▸ Exercise input

------------

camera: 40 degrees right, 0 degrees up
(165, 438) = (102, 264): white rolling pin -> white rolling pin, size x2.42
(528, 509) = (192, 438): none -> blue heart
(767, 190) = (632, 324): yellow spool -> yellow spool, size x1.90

------------

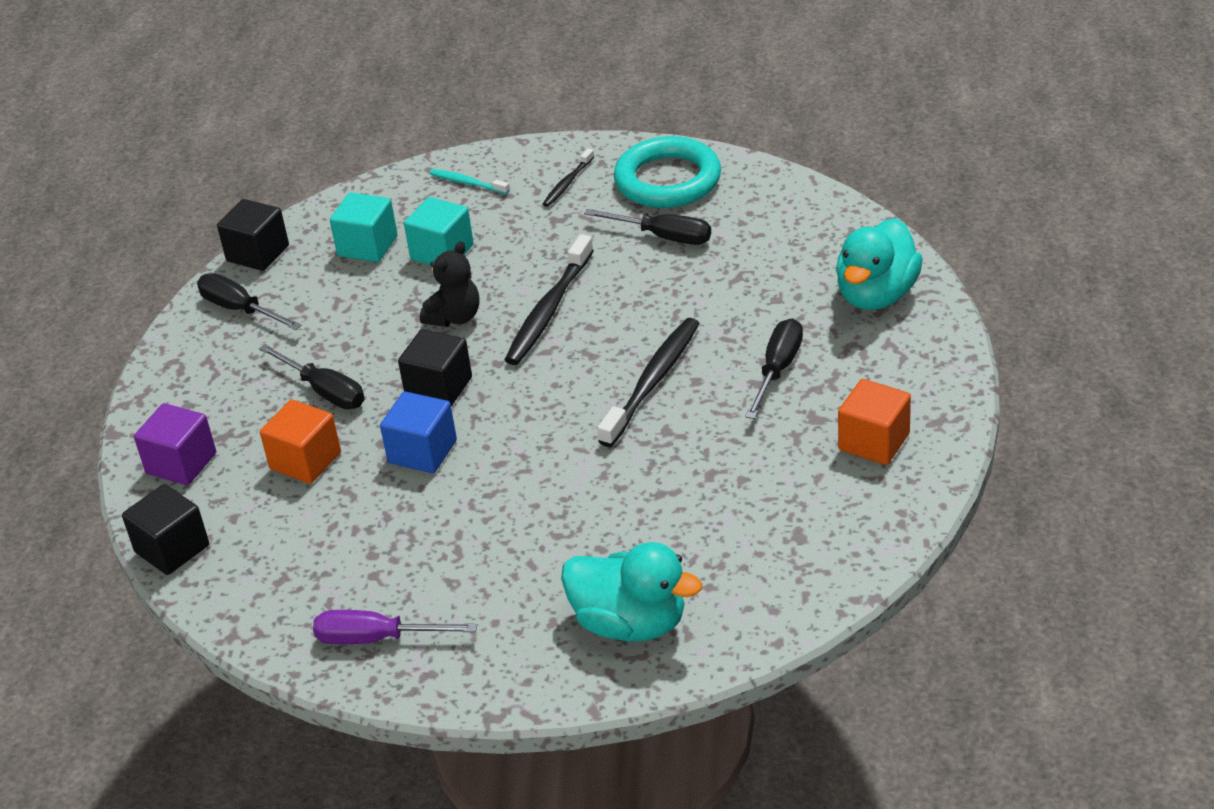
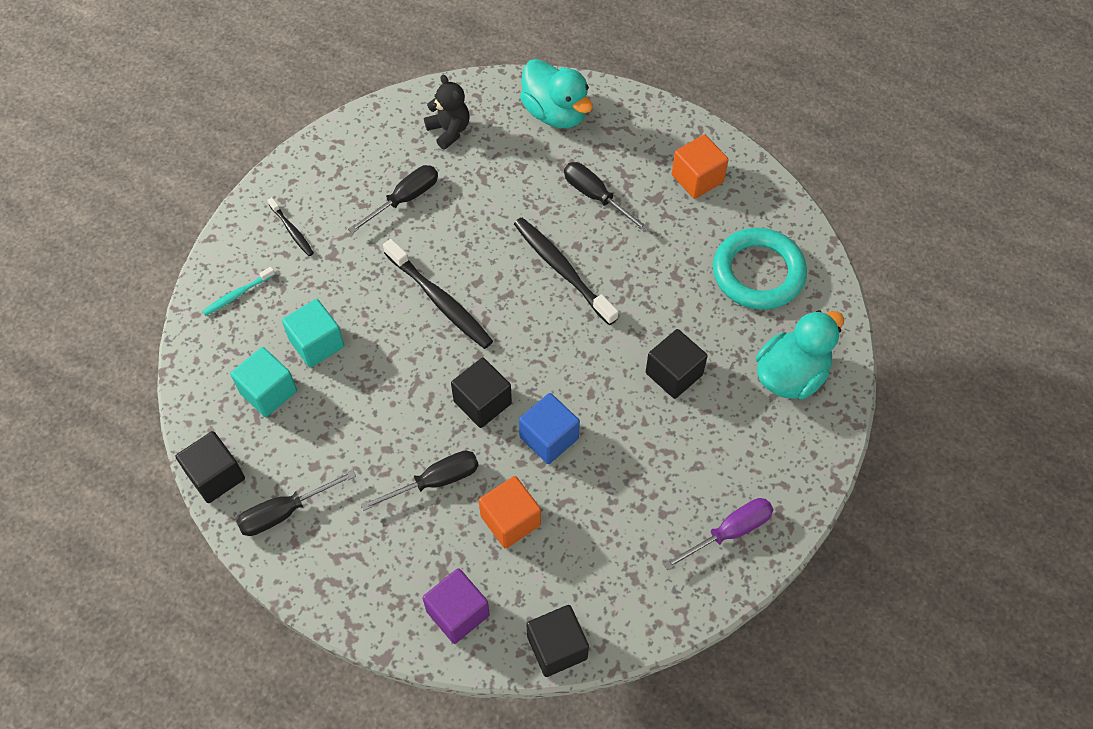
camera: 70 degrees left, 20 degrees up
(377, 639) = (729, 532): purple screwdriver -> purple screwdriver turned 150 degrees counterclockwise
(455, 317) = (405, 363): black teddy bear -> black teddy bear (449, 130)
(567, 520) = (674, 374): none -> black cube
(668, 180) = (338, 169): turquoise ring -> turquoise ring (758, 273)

------------

▸ Assignment
Your task is to restate, word for word, only those lines above that fall between the line holding "camera: 40 degrees right, 0 degrees up" and the line holding "(767, 190) = (632, 324): yellow", inclusive.

▸ Written solution
camera: 40 degrees right, 0 degrees up
(165, 438) = (102, 264): white rolling pin -> white rolling pin, size x2.42
(528, 509) = (192, 438): none -> blue heart
(767, 190) = (632, 324): yellow spool -> yellow spool, size x1.90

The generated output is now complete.